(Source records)

******************************

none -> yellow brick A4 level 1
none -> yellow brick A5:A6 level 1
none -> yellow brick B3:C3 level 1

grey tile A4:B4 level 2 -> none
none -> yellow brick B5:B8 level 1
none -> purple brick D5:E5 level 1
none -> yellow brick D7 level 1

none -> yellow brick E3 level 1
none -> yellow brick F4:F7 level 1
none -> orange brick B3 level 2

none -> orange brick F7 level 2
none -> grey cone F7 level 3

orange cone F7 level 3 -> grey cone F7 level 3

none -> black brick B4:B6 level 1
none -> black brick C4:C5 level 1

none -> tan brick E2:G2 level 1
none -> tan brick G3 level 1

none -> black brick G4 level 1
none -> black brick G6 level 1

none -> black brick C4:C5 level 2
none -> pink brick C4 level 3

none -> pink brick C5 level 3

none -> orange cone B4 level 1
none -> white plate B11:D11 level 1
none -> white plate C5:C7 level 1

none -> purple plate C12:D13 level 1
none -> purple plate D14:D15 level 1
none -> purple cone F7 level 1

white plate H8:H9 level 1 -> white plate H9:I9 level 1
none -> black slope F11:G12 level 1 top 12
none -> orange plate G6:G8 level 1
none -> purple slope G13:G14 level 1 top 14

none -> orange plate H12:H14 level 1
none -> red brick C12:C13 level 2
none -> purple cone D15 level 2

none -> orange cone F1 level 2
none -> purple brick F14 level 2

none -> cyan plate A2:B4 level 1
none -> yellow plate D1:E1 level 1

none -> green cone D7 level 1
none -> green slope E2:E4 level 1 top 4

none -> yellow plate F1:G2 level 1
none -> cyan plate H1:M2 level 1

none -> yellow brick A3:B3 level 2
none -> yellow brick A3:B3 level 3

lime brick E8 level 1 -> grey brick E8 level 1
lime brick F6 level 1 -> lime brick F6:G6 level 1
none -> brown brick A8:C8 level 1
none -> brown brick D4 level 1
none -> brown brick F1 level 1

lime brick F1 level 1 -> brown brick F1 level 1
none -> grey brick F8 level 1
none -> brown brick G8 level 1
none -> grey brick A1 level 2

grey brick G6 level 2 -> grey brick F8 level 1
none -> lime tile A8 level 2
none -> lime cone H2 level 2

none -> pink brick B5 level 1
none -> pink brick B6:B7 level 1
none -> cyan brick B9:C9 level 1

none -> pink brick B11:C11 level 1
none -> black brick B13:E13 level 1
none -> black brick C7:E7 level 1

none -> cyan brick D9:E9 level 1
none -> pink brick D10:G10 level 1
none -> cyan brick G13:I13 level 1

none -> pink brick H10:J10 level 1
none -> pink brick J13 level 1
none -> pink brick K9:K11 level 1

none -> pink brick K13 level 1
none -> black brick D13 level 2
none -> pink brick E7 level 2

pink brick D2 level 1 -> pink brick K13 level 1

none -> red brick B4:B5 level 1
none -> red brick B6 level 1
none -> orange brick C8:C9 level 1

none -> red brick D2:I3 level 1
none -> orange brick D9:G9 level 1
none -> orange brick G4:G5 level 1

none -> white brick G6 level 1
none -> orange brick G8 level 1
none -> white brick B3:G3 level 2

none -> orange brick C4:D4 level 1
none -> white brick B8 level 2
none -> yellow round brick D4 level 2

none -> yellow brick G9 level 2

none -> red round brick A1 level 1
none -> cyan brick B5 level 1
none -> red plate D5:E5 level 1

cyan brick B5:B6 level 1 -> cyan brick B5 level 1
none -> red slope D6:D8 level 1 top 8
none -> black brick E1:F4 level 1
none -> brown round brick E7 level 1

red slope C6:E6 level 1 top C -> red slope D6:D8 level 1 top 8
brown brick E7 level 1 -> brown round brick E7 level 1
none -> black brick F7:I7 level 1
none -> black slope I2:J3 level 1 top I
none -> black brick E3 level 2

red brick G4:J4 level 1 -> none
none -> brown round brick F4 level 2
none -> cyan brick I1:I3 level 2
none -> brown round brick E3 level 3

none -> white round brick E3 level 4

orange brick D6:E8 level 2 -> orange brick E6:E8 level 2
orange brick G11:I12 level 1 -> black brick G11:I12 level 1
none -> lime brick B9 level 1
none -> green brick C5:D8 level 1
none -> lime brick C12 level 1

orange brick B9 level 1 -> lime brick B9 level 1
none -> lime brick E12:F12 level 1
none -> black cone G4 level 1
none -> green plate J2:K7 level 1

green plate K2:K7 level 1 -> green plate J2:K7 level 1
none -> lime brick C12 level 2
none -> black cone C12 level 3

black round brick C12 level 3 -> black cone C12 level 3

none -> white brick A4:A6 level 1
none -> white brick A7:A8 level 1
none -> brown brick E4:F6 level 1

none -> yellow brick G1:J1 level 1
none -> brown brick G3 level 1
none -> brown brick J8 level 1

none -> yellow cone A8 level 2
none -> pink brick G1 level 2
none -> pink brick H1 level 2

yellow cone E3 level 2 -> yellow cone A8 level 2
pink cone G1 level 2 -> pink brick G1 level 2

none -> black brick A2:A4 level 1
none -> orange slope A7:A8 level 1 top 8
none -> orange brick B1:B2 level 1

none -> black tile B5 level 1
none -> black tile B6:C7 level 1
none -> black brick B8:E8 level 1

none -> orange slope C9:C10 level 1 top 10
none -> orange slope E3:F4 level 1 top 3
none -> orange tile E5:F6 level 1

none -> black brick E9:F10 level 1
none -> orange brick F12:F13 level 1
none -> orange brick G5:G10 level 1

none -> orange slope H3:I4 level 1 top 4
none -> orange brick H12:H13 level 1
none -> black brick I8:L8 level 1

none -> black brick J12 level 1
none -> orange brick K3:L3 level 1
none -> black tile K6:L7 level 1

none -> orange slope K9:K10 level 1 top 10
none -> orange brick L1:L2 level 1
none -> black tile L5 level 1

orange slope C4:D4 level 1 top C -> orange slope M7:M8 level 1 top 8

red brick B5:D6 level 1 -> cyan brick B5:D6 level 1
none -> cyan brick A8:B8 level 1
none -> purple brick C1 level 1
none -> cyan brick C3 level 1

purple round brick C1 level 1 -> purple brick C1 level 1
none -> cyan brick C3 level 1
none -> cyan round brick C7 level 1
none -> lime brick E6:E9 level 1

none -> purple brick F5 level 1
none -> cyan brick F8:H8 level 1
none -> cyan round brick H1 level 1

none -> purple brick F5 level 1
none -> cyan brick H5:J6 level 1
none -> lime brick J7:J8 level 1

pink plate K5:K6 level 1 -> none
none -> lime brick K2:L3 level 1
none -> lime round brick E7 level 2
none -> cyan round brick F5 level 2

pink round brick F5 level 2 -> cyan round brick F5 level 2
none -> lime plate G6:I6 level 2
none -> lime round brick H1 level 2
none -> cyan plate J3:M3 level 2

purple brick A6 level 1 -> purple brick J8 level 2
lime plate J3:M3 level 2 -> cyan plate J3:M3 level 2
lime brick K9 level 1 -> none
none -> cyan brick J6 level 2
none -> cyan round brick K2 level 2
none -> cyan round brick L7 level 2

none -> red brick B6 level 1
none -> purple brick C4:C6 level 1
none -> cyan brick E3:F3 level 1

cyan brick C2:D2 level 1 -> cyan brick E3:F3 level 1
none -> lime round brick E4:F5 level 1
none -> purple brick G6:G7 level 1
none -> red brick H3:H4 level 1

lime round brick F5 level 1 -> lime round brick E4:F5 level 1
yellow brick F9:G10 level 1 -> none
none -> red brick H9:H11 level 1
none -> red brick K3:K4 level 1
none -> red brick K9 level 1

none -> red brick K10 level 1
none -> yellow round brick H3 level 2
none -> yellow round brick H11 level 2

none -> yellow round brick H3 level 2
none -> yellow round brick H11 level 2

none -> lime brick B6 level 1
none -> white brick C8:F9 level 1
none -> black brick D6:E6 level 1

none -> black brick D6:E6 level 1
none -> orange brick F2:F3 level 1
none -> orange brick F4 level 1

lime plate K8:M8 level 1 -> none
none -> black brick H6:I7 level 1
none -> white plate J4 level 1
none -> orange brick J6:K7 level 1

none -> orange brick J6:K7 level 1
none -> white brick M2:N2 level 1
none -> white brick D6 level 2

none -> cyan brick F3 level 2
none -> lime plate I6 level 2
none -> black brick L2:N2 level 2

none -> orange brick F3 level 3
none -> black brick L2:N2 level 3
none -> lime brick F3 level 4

******************************

_What this task involves_:
Within the records above, count the lines that contain "brown" and give the number with nothing added.

_Reply to the exercise_:
12